Before-and-after change data
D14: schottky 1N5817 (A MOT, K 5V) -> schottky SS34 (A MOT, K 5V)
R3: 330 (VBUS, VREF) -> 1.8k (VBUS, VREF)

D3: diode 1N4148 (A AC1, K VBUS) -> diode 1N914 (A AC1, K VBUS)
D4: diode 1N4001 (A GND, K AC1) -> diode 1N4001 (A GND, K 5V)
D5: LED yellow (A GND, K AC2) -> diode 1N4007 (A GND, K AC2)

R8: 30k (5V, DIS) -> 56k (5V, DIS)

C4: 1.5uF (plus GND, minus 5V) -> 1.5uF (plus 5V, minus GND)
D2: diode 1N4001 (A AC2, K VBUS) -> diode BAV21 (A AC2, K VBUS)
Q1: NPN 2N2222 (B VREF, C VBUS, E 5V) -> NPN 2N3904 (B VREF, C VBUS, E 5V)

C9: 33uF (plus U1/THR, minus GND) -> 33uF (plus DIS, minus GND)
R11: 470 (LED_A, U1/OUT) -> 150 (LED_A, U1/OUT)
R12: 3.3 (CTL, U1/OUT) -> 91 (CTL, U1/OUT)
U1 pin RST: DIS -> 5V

=== YOUR GOAL ===
Would you please write out all the entries exactly?

=== RESPONSE FOR THIS EXERCISE ===
D14: schottky 1N5817 (A MOT, K 5V) -> schottky SS34 (A MOT, K 5V)
R3: 330 (VBUS, VREF) -> 1.8k (VBUS, VREF)

D3: diode 1N4148 (A AC1, K VBUS) -> diode 1N914 (A AC1, K VBUS)
D4: diode 1N4001 (A GND, K AC1) -> diode 1N4001 (A GND, K 5V)
D5: LED yellow (A GND, K AC2) -> diode 1N4007 (A GND, K AC2)

R8: 30k (5V, DIS) -> 56k (5V, DIS)

C4: 1.5uF (plus GND, minus 5V) -> 1.5uF (plus 5V, minus GND)
D2: diode 1N4001 (A AC2, K VBUS) -> diode BAV21 (A AC2, K VBUS)
Q1: NPN 2N2222 (B VREF, C VBUS, E 5V) -> NPN 2N3904 (B VREF, C VBUS, E 5V)

C9: 33uF (plus U1/THR, minus GND) -> 33uF (plus DIS, minus GND)
R11: 470 (LED_A, U1/OUT) -> 150 (LED_A, U1/OUT)
R12: 3.3 (CTL, U1/OUT) -> 91 (CTL, U1/OUT)
U1 pin RST: DIS -> 5V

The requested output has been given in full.